**WHAT IS NEEDED:** An image-free, verbatim transcription of the records is the expected result.
[Opening GIVEN RECORDS section]
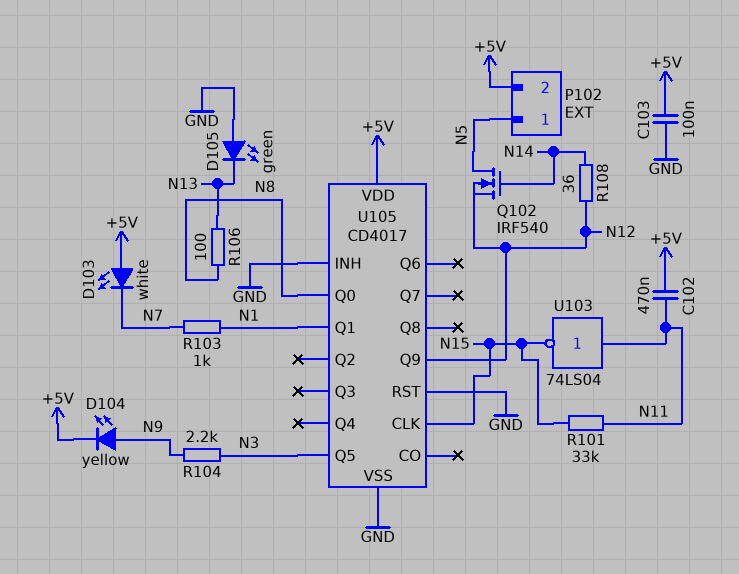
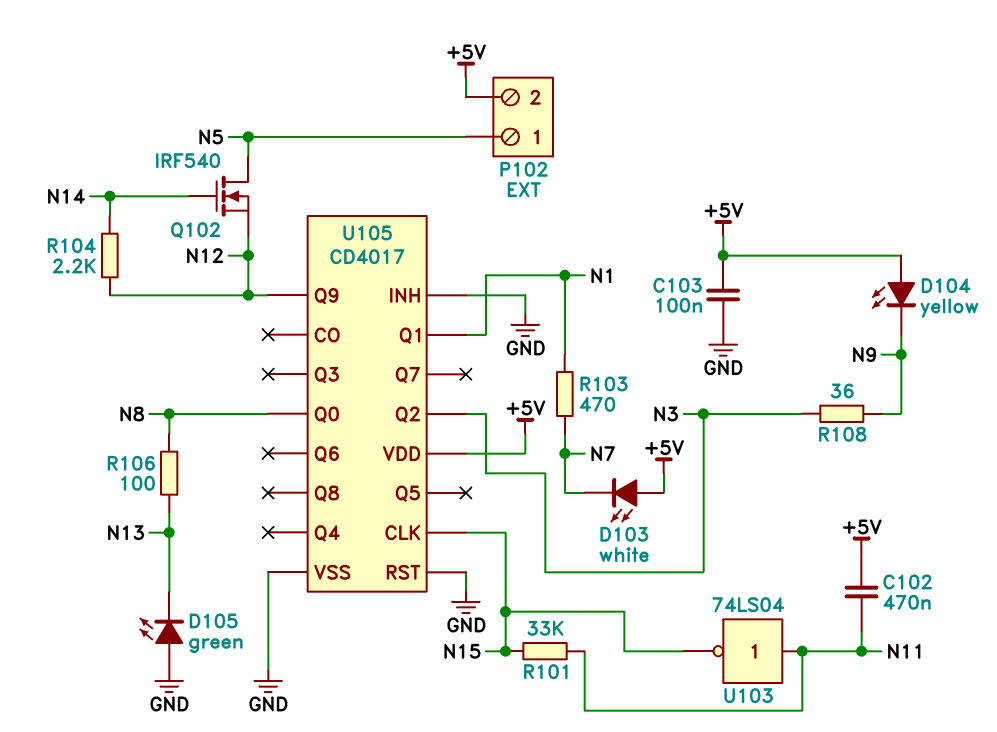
D104: LED yellow (A N9, K +5V) -> LED yellow (A +5V, K N9)
R103: 1k (N1, N7) -> 470 (N1, N7)
R104: 2.2k (N3, N9) -> 2.2k (N12, N14)
R108: 36 (N12, N14) -> 36 (N3, N9)
U105 pin Q2: none -> N3
U105 pin Q5: N3 -> none

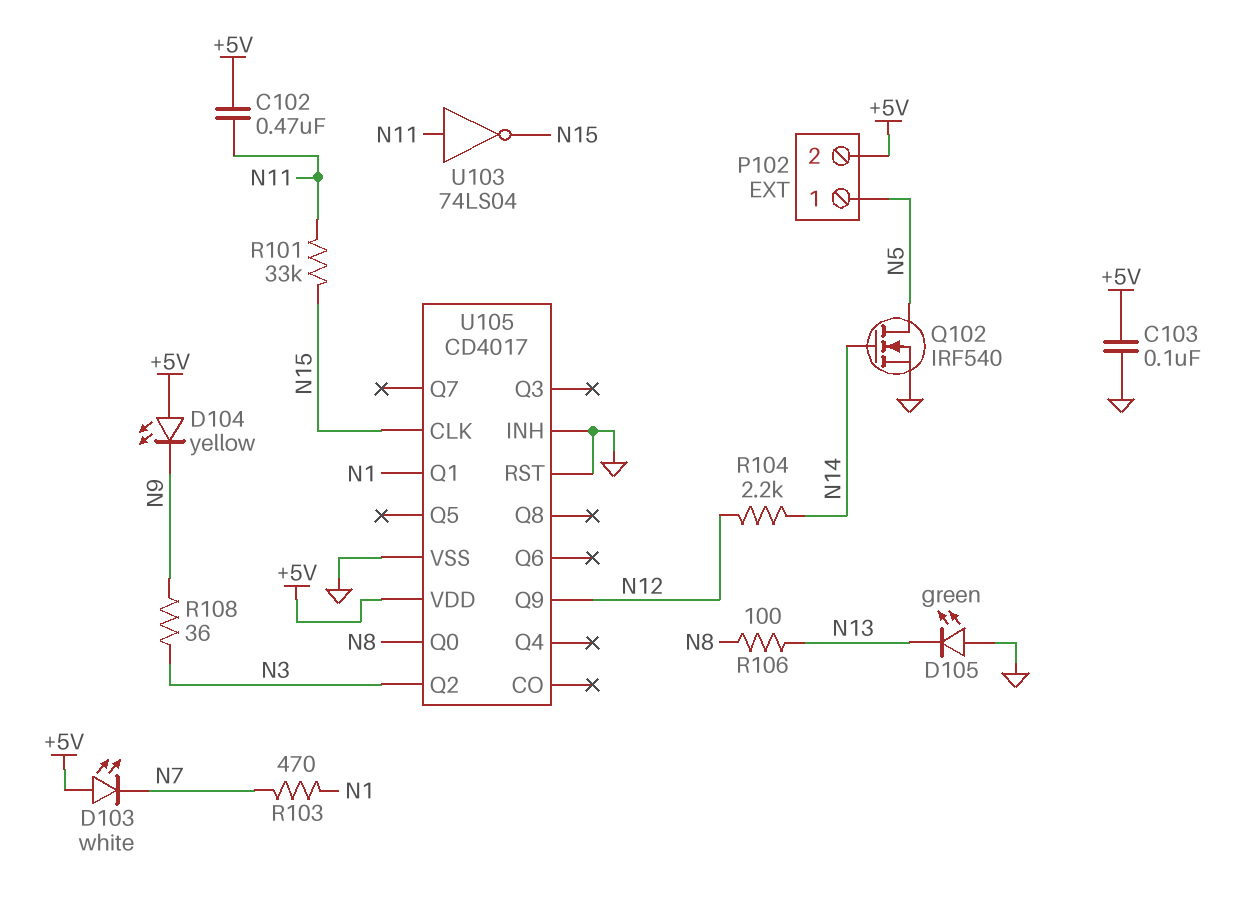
Q102: NMOS IRF540 (G N14, D N5, S N12) -> NMOS IRF540 (G N14, D N5, S GND)

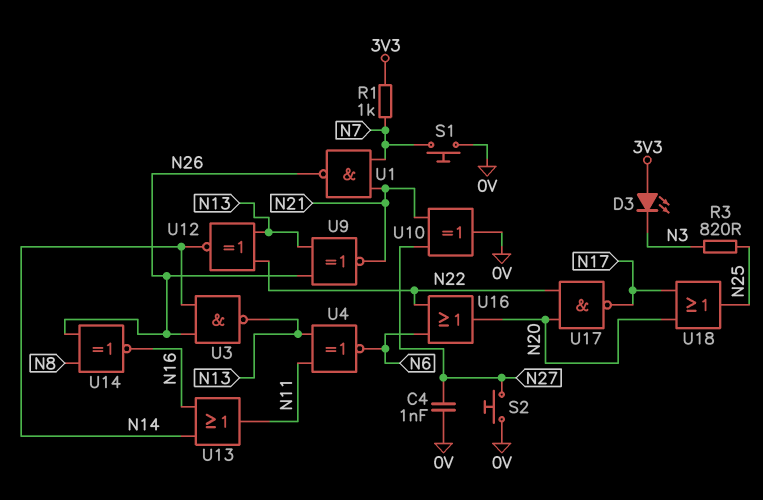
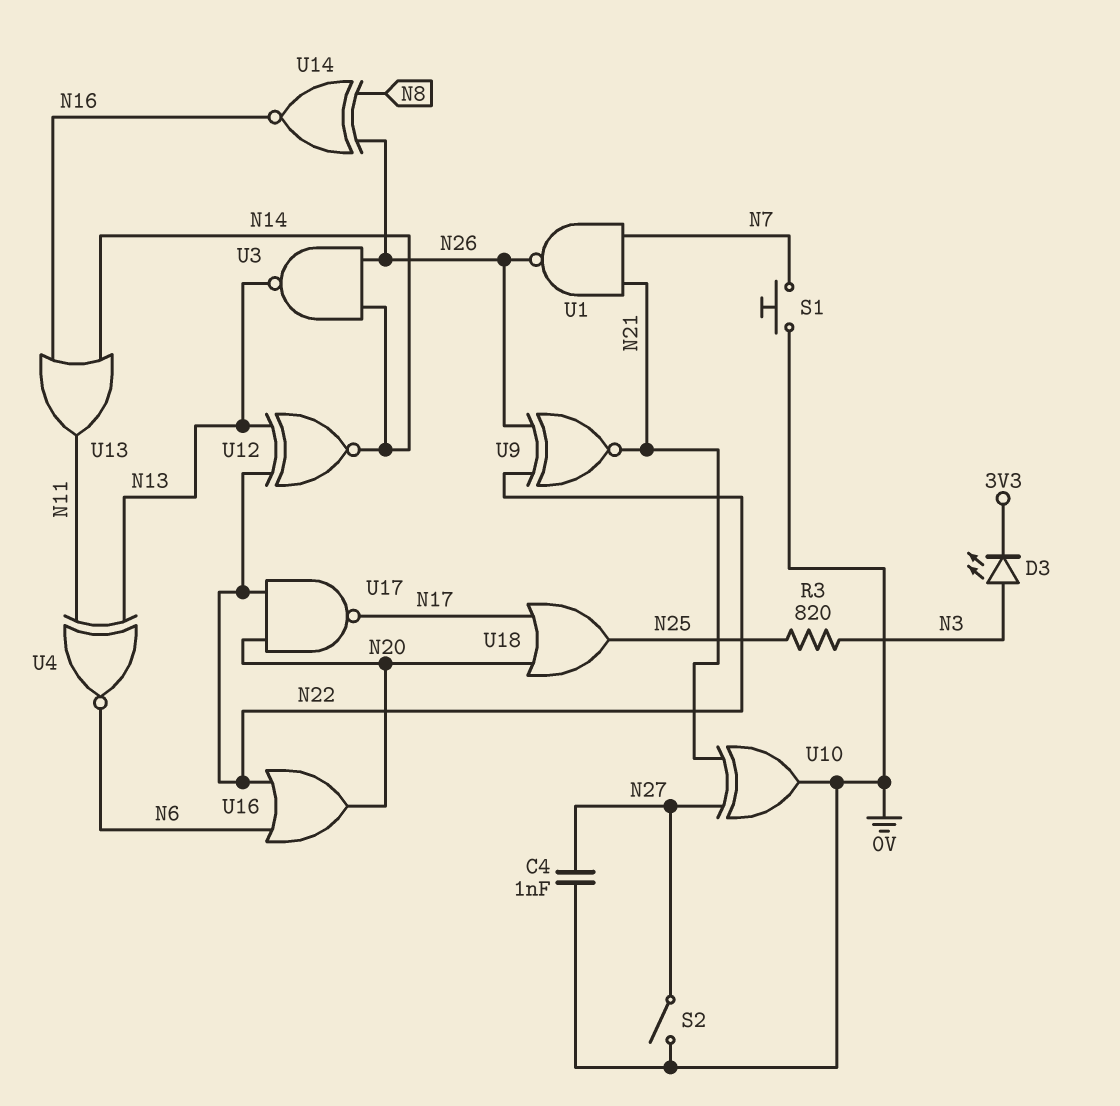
D3: LED (A 3V3, K N3) -> LED (A N3, K 3V3)
R1: 1k (3V3, N7) -> none
S2: button (0V, N27) -> switch (0V, N27)
U9: XNOR (in N13, in N26, out N21) -> XNOR (in N22, in N26, out N21)

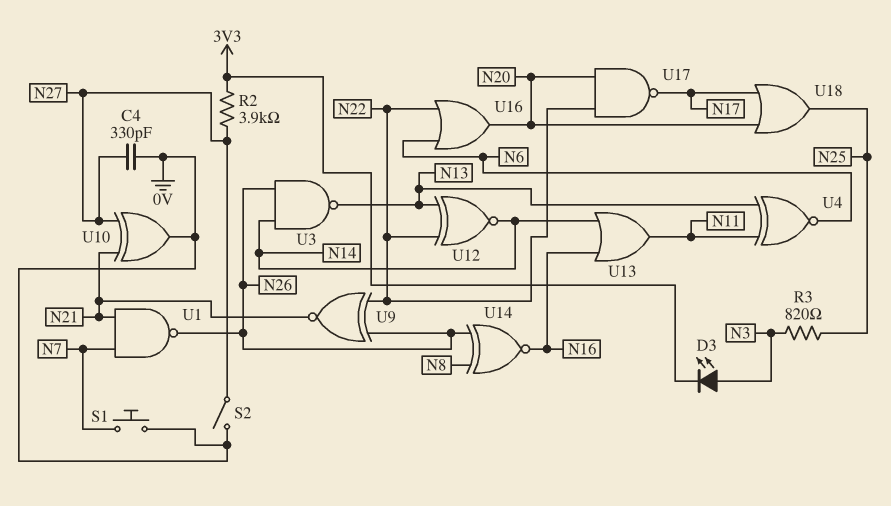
C4: 1nF (0V, N27) -> 330pF (0V, N27)
R2: none -> 3.9k (3V3, N27)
[Closing GIVEN RECORDS section]
**TASK ANSWER:**
D104: LED yellow (A N9, K +5V) -> LED yellow (A +5V, K N9)
R103: 1k (N1, N7) -> 470 (N1, N7)
R104: 2.2k (N3, N9) -> 2.2k (N12, N14)
R108: 36 (N12, N14) -> 36 (N3, N9)
U105 pin Q2: none -> N3
U105 pin Q5: N3 -> none

Q102: NMOS IRF540 (G N14, D N5, S N12) -> NMOS IRF540 (G N14, D N5, S GND)

D3: LED (A 3V3, K N3) -> LED (A N3, K 3V3)
R1: 1k (3V3, N7) -> none
S2: button (0V, N27) -> switch (0V, N27)
U9: XNOR (in N13, in N26, out N21) -> XNOR (in N22, in N26, out N21)

C4: 1nF (0V, N27) -> 330pF (0V, N27)
R2: none -> 3.9k (3V3, N27)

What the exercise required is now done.